▸ What is required
Look through the data below. Pick out the lines holding the string "cyan".
────────────────────────────────────────
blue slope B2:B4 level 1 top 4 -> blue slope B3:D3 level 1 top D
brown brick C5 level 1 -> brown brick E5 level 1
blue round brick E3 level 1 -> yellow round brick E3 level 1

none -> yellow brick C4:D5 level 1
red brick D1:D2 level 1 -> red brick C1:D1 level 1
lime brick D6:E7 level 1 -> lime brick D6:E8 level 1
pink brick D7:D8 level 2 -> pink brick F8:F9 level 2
────────────────────────────────────────
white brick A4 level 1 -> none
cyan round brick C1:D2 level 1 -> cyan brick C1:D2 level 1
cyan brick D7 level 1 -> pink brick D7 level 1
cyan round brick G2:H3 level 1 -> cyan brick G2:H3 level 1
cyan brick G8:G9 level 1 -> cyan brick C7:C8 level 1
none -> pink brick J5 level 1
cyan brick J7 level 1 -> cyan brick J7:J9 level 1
────────────────────────────────────────
▸ Answer
cyan round brick C1:D2 level 1 -> cyan brick C1:D2 level 1
cyan brick D7 level 1 -> pink brick D7 level 1
cyan round brick G2:H3 level 1 -> cyan brick G2:H3 level 1
cyan brick G8:G9 level 1 -> cyan brick C7:C8 level 1
cyan brick J7 level 1 -> cyan brick J7:J9 level 1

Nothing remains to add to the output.